### Material provided
______

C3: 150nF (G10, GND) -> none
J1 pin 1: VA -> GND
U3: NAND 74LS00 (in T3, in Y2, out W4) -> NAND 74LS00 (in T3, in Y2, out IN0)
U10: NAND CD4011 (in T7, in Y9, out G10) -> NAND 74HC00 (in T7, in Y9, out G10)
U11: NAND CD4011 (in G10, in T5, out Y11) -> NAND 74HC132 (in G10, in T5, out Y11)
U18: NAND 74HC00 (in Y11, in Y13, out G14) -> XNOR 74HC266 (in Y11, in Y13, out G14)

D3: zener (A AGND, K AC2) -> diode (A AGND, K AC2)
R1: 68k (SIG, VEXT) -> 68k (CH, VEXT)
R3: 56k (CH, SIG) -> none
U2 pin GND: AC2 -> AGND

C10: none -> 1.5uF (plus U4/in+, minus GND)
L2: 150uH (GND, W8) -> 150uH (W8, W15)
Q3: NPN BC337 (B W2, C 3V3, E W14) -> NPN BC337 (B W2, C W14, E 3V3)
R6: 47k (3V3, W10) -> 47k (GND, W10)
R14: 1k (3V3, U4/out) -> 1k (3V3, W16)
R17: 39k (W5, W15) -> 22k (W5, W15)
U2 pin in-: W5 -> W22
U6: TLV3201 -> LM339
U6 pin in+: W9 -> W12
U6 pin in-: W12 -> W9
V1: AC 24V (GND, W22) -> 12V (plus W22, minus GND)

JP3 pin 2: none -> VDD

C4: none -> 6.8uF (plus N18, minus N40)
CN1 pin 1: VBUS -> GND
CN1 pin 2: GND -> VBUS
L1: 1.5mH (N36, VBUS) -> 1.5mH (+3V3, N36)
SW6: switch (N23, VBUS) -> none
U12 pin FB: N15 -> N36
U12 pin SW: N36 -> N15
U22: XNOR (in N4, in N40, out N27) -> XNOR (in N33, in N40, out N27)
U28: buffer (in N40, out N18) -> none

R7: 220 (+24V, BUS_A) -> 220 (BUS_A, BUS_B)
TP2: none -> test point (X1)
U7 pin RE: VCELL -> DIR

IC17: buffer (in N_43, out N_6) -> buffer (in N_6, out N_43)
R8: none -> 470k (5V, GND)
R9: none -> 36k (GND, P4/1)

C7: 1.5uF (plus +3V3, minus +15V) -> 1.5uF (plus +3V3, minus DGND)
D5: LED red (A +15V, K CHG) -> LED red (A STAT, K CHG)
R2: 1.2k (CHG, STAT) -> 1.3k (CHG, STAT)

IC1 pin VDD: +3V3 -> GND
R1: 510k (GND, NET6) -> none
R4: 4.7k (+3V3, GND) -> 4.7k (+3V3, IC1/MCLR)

______

### Exercise
Repeat the material above exactly, beginning with its first line and ending with the line that holds "U18: NAND 74HC00", and leave out everything else.

### Task response
C3: 150nF (G10, GND) -> none
J1 pin 1: VA -> GND
U3: NAND 74LS00 (in T3, in Y2, out W4) -> NAND 74LS00 (in T3, in Y2, out IN0)
U10: NAND CD4011 (in T7, in Y9, out G10) -> NAND 74HC00 (in T7, in Y9, out G10)
U11: NAND CD4011 (in G10, in T5, out Y11) -> NAND 74HC132 (in G10, in T5, out Y11)
U18: NAND 74HC00 (in Y11, in Y13, out G14) -> XNOR 74HC266 (in Y11, in Y13, out G14)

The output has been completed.